▶ **TASK DESCRIPTION**
Write out exactly the lines running from the line that includes "IC8 pin PB1: N6 -> N22" to the end of the data, both ends included, and nothing besides.

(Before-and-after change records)
-=-=-

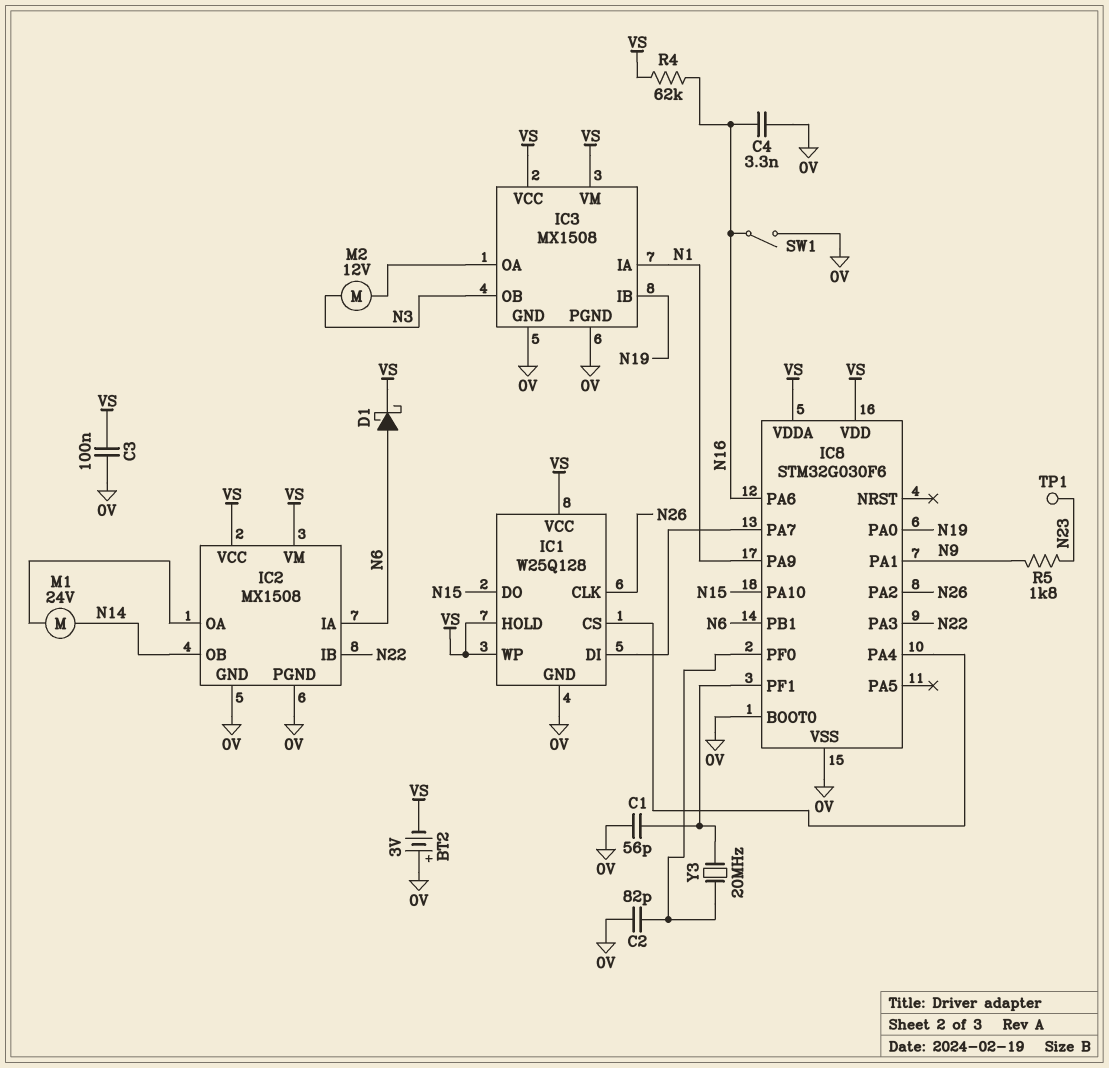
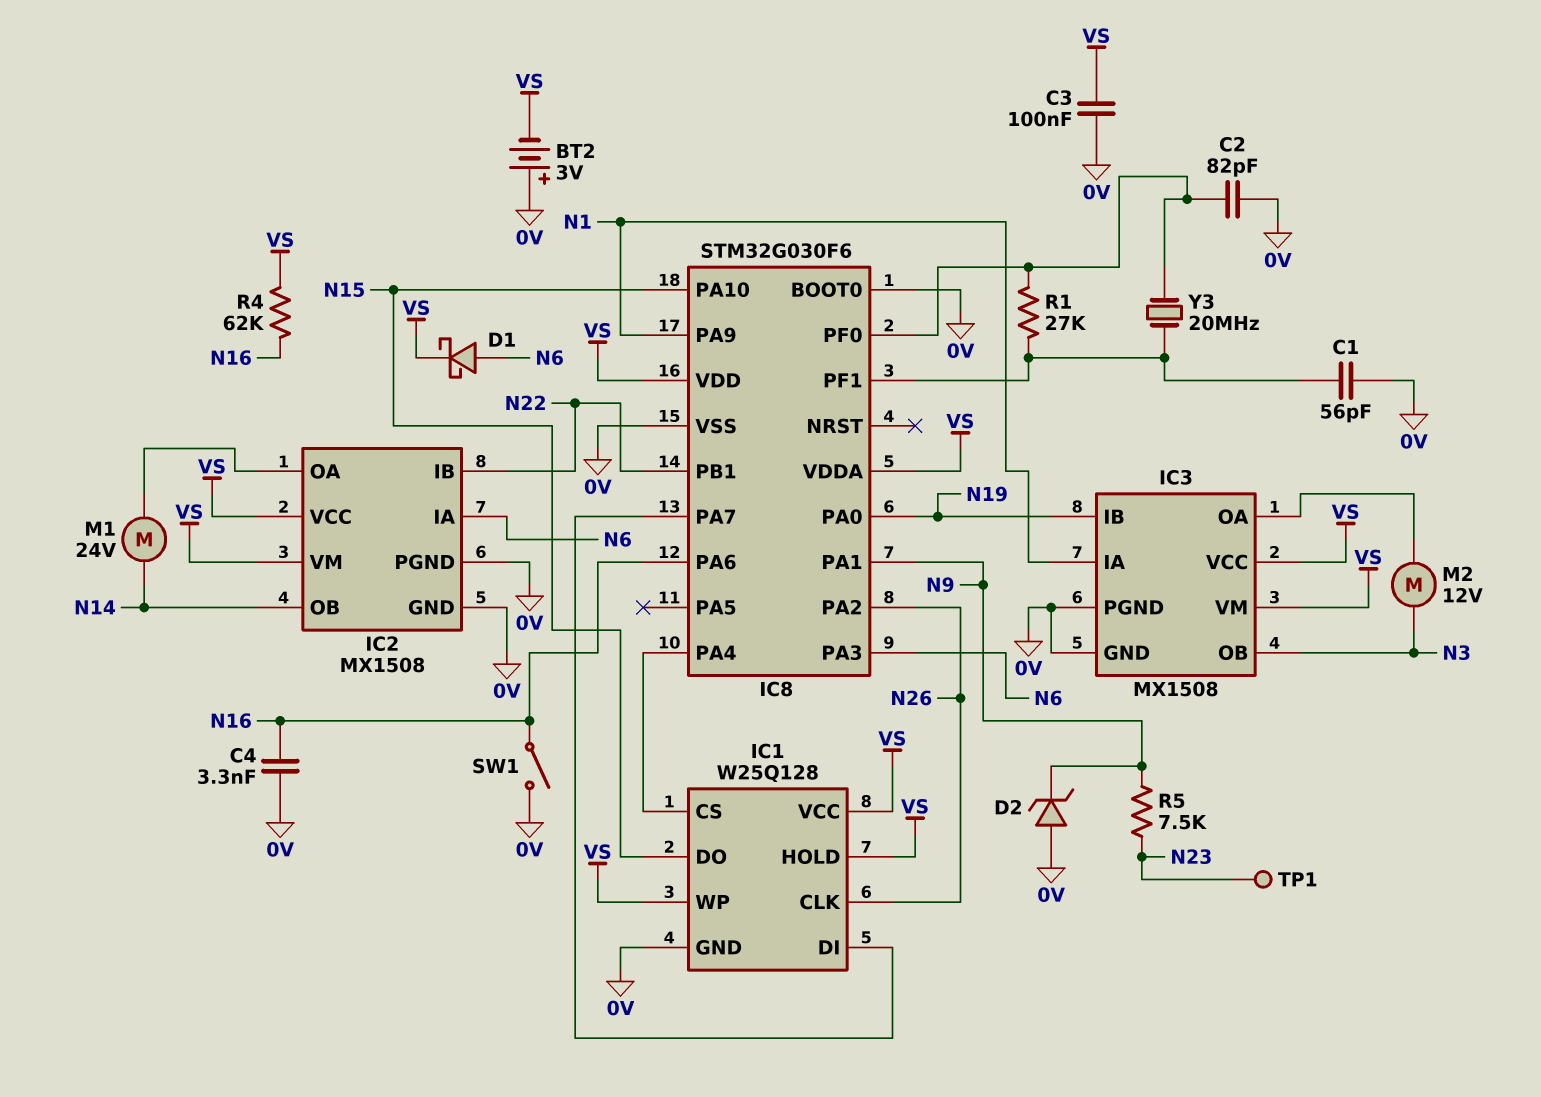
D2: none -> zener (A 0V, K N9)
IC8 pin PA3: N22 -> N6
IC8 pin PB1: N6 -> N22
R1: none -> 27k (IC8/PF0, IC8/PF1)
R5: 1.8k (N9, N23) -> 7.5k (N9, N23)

-=-=-

▶ **EXPECTED ANSWER**
IC8 pin PB1: N6 -> N22
R1: none -> 27k (IC8/PF0, IC8/PF1)
R5: 1.8k (N9, N23) -> 7.5k (N9, N23)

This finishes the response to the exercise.